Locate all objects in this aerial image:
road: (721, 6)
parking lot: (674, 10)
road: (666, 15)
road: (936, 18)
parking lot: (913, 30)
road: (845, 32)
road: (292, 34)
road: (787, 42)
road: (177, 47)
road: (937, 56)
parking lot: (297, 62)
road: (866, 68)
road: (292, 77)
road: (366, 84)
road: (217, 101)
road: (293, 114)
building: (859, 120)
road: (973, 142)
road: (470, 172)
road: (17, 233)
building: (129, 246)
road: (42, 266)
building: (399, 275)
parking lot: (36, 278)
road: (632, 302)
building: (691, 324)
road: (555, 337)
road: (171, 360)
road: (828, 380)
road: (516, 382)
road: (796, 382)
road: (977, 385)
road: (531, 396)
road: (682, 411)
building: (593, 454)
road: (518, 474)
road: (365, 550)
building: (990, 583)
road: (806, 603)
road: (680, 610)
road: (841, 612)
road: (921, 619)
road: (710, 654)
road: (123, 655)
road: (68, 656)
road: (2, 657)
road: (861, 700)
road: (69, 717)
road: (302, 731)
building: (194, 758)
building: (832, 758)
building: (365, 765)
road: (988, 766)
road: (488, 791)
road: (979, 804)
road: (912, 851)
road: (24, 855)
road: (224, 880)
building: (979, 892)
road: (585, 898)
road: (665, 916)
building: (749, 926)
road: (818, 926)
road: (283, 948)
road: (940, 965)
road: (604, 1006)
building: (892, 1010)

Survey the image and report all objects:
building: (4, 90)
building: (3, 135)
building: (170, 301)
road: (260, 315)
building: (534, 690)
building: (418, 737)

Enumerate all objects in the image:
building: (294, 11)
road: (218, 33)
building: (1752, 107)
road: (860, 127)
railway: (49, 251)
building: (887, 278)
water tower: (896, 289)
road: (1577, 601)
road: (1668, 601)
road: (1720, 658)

**TASK STATEMENT:**
Would you copy the data exactly as shown above?

**TASK RESPONSE:**
Locate all objects in this aerial image:
road: (721, 6)
parking lot: (674, 10)
road: (666, 15)
road: (936, 18)
parking lot: (913, 30)
road: (845, 32)
road: (292, 34)
road: (787, 42)
road: (177, 47)
road: (937, 56)
parking lot: (297, 62)
road: (866, 68)
road: (292, 77)
road: (366, 84)
road: (217, 101)
road: (293, 114)
building: (859, 120)
road: (973, 142)
road: (470, 172)
road: (17, 233)
building: (129, 246)
road: (42, 266)
building: (399, 275)
parking lot: (36, 278)
road: (632, 302)
building: (691, 324)
road: (555, 337)
road: (171, 360)
road: (828, 380)
road: (516, 382)
road: (796, 382)
road: (977, 385)
road: (531, 396)
road: (682, 411)
building: (593, 454)
road: (518, 474)
road: (365, 550)
building: (990, 583)
road: (806, 603)
road: (680, 610)
road: (841, 612)
road: (921, 619)
road: (710, 654)
road: (123, 655)
road: (68, 656)
road: (2, 657)
road: (861, 700)
road: (69, 717)
road: (302, 731)
building: (194, 758)
building: (832, 758)
building: (365, 765)
road: (988, 766)
road: (488, 791)
road: (979, 804)
road: (912, 851)
road: (24, 855)
road: (224, 880)
building: (979, 892)
road: (585, 898)
road: (665, 916)
building: (749, 926)
road: (818, 926)
road: (283, 948)
road: (940, 965)
road: (604, 1006)
building: (892, 1010)

Survey the image and report all objects:
building: (4, 90)
building: (3, 135)
building: (170, 301)
road: (260, 315)
building: (534, 690)
building: (418, 737)

Enumerate all objects in the image:
building: (294, 11)
road: (218, 33)
building: (1752, 107)
road: (860, 127)
railway: (49, 251)
building: (887, 278)
water tower: (896, 289)
road: (1577, 601)
road: (1668, 601)
road: (1720, 658)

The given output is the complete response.